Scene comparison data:
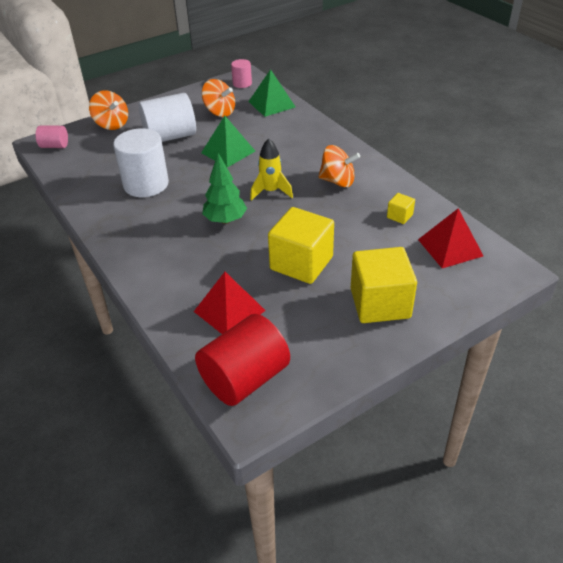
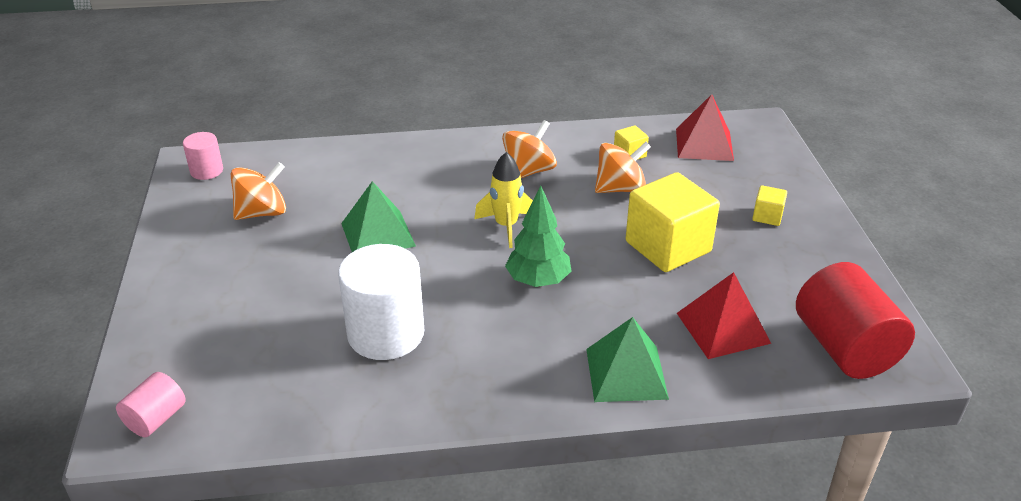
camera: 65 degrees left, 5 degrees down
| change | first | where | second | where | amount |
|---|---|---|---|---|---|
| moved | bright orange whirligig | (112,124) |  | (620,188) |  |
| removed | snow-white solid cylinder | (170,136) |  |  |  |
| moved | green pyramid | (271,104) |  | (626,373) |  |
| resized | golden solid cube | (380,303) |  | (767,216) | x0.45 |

...

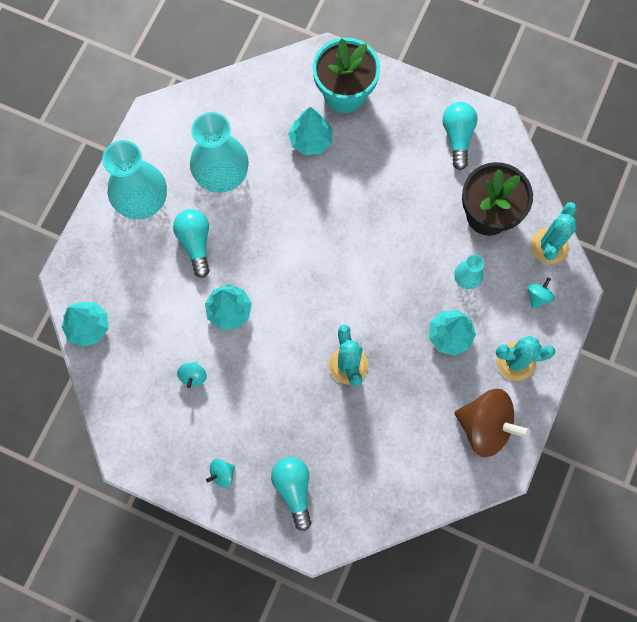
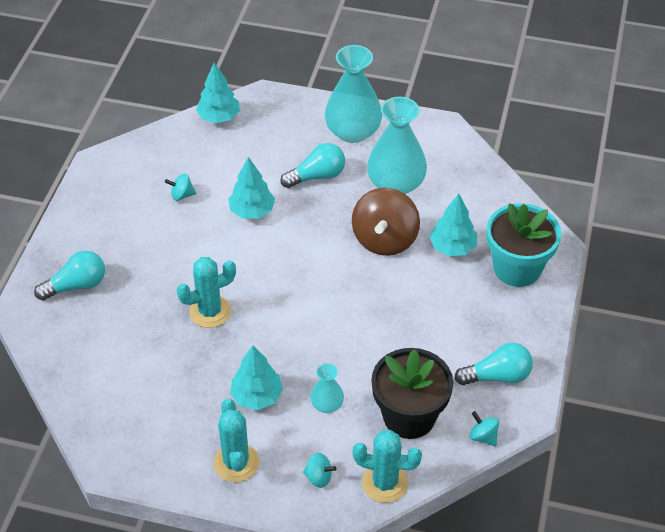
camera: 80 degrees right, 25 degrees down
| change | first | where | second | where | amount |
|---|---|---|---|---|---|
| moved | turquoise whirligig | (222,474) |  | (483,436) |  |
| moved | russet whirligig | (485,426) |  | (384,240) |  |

> [Required action]
Please copy each line of the entries in which the word "camera" shows up.

> [Solution for this task]
camera: 65 degrees left, 5 degrees down
camera: 80 degrees right, 25 degrees down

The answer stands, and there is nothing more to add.